▶ [The request]: Please state how many lines of the listing below contain the string "arco", counting only matches in the same case. Reply with the number alone.

[Collection entries]
● ● ● ● ●

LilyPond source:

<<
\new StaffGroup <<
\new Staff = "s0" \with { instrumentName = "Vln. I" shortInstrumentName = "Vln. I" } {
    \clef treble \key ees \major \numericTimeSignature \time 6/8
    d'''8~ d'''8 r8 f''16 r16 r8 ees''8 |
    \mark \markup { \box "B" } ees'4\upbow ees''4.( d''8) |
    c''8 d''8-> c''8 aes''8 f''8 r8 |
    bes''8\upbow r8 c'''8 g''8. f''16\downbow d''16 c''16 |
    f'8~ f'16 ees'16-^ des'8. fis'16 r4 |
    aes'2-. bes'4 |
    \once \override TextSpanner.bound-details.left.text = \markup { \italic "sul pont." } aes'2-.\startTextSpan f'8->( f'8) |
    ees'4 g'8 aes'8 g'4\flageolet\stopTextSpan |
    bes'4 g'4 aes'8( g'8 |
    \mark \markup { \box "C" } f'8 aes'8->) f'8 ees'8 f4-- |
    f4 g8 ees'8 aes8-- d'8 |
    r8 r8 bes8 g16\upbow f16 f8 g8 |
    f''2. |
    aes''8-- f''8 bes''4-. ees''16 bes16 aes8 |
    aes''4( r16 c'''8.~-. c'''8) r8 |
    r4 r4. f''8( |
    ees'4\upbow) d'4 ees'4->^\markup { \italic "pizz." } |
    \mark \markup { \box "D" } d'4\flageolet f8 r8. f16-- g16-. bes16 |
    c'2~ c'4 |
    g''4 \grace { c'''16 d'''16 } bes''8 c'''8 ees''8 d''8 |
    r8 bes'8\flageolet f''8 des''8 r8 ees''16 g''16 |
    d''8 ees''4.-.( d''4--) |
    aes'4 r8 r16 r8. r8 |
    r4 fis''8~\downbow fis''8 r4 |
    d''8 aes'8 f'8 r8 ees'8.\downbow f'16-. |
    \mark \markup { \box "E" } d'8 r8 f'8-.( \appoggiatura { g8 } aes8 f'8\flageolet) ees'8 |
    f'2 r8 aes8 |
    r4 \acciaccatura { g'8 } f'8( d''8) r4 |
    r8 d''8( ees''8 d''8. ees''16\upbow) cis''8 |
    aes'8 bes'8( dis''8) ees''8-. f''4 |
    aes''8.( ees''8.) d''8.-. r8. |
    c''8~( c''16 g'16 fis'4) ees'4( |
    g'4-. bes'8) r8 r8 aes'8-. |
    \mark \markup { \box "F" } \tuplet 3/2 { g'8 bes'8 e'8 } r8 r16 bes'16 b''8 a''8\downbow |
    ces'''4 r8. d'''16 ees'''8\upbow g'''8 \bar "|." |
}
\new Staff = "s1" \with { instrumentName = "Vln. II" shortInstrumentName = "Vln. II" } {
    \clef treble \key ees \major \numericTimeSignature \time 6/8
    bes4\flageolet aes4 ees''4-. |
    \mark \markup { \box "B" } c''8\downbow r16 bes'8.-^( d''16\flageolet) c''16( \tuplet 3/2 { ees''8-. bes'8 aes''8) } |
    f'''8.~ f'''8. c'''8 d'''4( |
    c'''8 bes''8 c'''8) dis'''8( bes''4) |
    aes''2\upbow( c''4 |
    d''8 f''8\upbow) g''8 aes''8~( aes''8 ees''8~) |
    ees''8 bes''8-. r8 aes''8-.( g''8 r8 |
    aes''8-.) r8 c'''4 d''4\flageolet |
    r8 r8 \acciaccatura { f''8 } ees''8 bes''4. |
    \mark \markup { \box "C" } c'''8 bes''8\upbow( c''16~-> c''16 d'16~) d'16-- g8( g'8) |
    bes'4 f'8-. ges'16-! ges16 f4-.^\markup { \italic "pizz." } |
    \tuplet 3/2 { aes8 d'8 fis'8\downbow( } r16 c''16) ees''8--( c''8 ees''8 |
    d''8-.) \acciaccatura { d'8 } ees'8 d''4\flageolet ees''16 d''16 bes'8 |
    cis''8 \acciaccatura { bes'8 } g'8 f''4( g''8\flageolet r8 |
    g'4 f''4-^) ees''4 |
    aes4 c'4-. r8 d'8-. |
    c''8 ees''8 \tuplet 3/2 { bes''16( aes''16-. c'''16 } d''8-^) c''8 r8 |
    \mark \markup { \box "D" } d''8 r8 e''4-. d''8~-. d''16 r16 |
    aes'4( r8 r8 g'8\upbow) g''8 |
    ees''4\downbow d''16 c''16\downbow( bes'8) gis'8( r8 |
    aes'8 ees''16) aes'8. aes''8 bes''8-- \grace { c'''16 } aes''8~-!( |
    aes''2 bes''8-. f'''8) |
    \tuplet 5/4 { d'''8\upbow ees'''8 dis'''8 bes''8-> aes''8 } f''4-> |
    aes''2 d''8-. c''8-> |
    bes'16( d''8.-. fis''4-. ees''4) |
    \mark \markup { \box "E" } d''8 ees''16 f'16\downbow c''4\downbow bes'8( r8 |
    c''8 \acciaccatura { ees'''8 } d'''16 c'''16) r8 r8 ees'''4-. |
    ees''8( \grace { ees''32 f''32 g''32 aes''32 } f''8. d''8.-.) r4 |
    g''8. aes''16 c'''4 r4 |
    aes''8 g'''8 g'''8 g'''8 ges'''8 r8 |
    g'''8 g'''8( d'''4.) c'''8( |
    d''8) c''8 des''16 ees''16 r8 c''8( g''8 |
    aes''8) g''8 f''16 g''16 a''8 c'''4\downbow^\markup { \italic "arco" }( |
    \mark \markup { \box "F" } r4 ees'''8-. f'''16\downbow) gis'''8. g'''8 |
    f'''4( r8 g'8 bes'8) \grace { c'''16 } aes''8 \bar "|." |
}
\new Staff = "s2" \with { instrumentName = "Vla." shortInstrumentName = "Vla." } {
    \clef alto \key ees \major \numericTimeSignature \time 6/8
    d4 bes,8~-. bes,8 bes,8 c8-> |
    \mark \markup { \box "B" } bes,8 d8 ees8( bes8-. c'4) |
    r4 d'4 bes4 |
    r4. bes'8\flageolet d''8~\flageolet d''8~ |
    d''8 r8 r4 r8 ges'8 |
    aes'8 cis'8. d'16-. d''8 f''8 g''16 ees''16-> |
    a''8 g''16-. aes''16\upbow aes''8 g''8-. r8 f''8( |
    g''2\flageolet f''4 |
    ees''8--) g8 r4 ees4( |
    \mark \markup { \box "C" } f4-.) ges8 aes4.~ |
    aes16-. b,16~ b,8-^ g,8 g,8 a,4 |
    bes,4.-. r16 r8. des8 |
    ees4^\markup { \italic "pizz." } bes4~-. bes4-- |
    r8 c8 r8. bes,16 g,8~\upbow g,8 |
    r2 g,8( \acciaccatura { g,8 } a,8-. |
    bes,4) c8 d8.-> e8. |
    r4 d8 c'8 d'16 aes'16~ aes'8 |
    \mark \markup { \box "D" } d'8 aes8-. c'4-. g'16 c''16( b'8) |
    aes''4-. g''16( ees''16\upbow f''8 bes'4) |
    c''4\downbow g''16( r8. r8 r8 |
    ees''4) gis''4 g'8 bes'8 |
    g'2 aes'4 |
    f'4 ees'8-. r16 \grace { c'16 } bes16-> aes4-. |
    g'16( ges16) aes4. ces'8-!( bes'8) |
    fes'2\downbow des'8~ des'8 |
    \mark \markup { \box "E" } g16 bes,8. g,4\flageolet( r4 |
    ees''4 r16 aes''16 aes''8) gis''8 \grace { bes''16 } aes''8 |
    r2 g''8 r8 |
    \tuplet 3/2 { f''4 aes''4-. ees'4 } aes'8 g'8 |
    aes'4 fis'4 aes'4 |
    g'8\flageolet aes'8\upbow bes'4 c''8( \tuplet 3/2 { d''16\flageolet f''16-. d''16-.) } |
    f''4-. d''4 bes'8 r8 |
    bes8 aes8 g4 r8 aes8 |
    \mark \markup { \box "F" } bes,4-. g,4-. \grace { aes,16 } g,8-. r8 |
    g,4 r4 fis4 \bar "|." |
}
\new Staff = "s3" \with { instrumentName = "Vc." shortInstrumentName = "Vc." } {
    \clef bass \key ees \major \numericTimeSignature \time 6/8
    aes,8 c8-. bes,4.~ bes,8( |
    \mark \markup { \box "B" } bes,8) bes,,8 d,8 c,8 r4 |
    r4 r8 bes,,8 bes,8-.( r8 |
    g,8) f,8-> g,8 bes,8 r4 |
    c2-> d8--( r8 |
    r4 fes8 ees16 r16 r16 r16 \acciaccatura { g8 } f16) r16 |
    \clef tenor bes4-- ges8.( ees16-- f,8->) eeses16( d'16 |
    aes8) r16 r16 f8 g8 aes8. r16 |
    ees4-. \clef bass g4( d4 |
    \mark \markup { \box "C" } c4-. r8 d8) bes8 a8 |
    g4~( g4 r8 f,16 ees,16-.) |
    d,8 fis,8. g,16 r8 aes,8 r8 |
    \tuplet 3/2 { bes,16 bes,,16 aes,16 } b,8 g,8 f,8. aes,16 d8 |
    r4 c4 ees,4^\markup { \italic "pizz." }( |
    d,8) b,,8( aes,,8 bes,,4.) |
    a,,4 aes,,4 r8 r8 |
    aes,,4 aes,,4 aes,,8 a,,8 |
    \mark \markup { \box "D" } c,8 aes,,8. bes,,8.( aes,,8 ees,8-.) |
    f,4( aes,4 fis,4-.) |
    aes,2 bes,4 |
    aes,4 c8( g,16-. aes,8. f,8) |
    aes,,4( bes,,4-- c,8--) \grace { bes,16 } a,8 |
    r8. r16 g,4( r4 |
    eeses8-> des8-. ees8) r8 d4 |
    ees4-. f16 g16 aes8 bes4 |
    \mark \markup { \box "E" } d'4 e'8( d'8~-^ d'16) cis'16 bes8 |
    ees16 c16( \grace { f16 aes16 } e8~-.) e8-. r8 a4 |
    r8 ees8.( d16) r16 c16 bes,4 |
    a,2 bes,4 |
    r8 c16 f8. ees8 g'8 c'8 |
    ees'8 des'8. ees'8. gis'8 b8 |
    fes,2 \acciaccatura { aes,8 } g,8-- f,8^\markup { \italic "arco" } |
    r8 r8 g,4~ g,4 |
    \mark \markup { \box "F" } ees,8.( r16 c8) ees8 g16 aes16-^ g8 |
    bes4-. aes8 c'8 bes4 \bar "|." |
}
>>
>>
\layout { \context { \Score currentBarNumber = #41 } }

● ● ● ● ●

▶ [Solution below]: 2